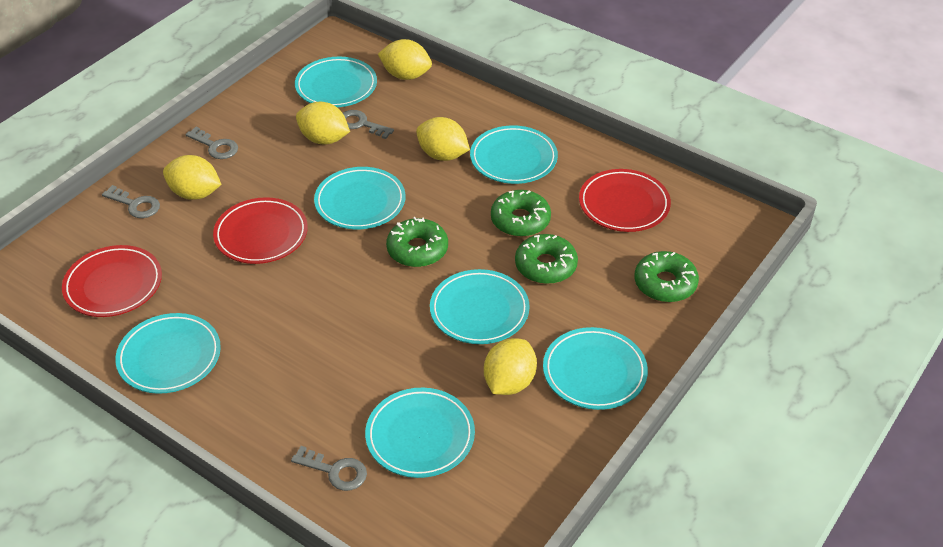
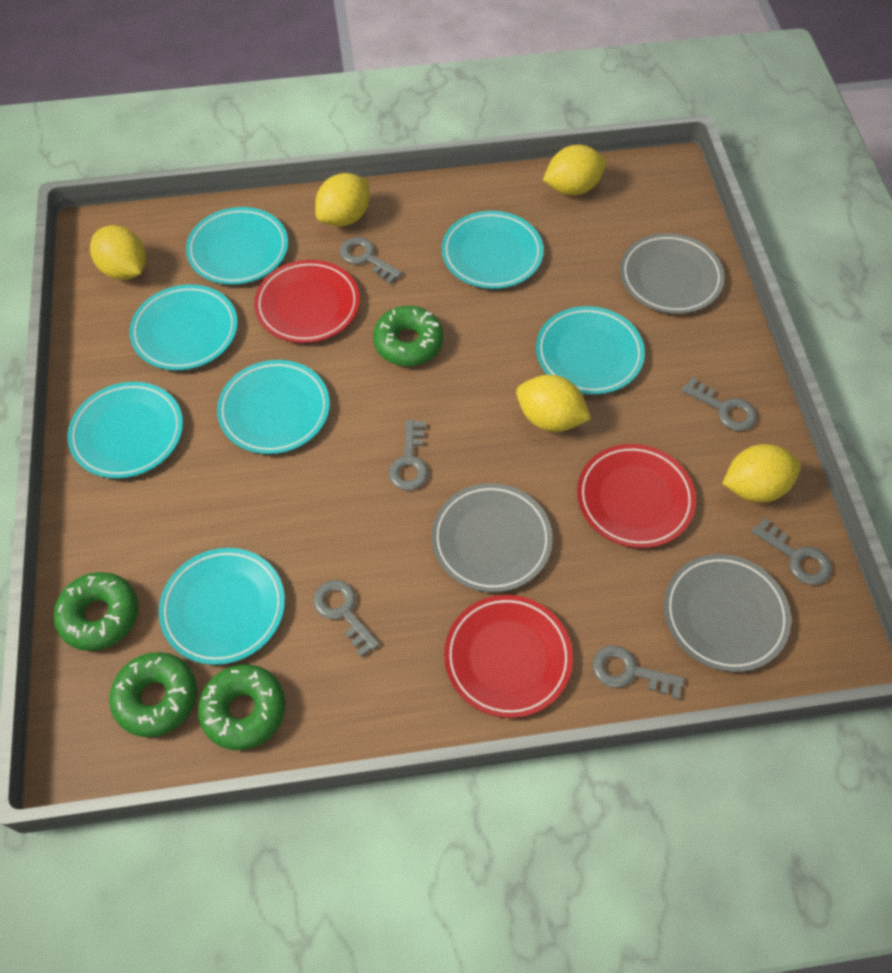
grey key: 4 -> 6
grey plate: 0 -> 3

--

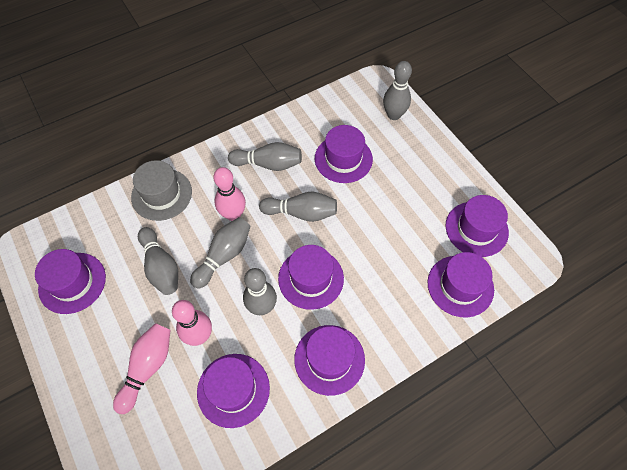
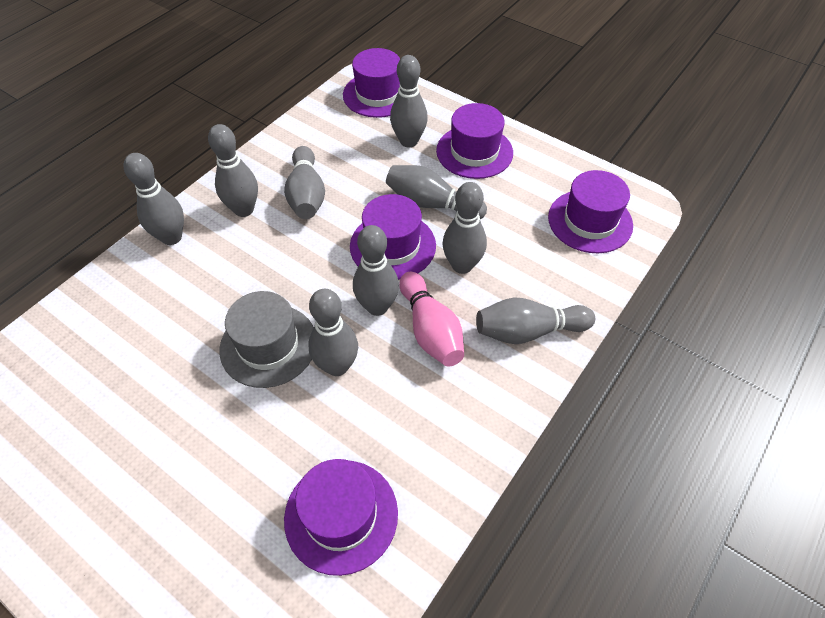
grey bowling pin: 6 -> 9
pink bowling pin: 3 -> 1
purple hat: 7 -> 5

### Work request
What you return should be exactly the lines above, starting at the one with "grey bowling pin: 6 -> 9" and ending at the one with "purple hat: 7 -> 5", and nothing else.

### Task solution
grey bowling pin: 6 -> 9
pink bowling pin: 3 -> 1
purple hat: 7 -> 5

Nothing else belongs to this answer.